A stretch of the entries below is to be set down exactly, running from the line with "camera: 25 degrees left, 25 degrees down" through the line with "(508, 413) = (494, 221): blue", both included, and no other line.

> _The records_:

Segment Open

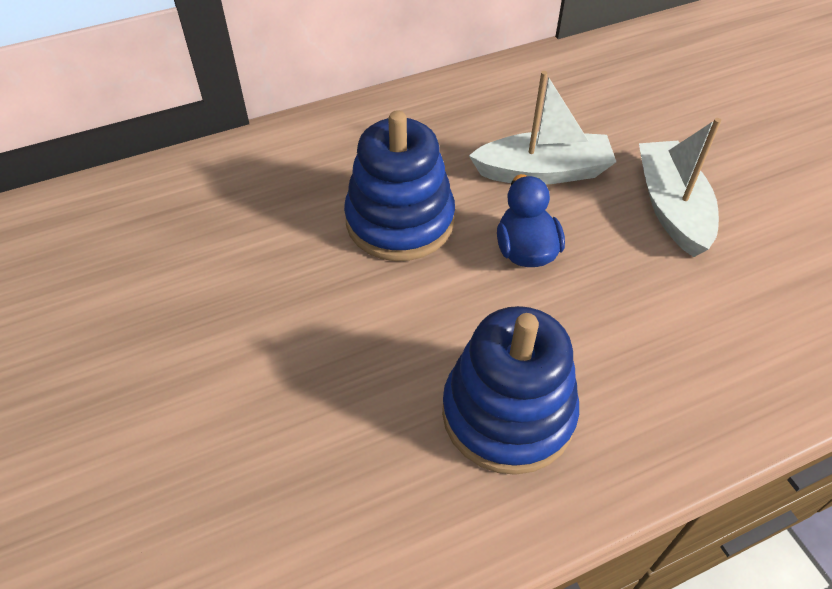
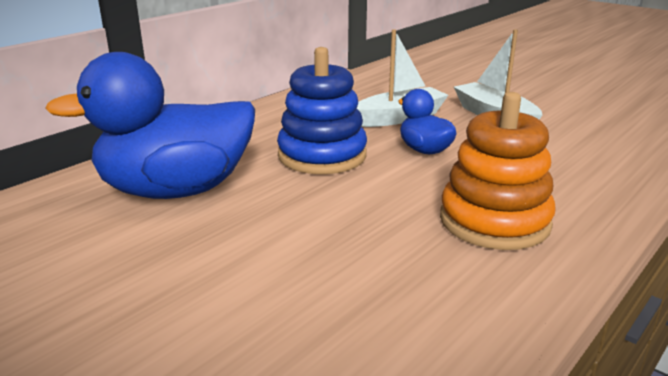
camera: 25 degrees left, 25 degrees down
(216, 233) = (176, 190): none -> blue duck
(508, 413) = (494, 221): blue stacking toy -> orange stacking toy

Segment Closed
Segment Open

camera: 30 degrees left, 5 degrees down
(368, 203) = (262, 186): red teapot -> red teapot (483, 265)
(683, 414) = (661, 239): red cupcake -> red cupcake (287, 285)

Segment Closed

> _Response area_:
camera: 25 degrees left, 25 degrees down
(216, 233) = (176, 190): none -> blue duck
(508, 413) = (494, 221): blue stacking toy -> orange stacking toy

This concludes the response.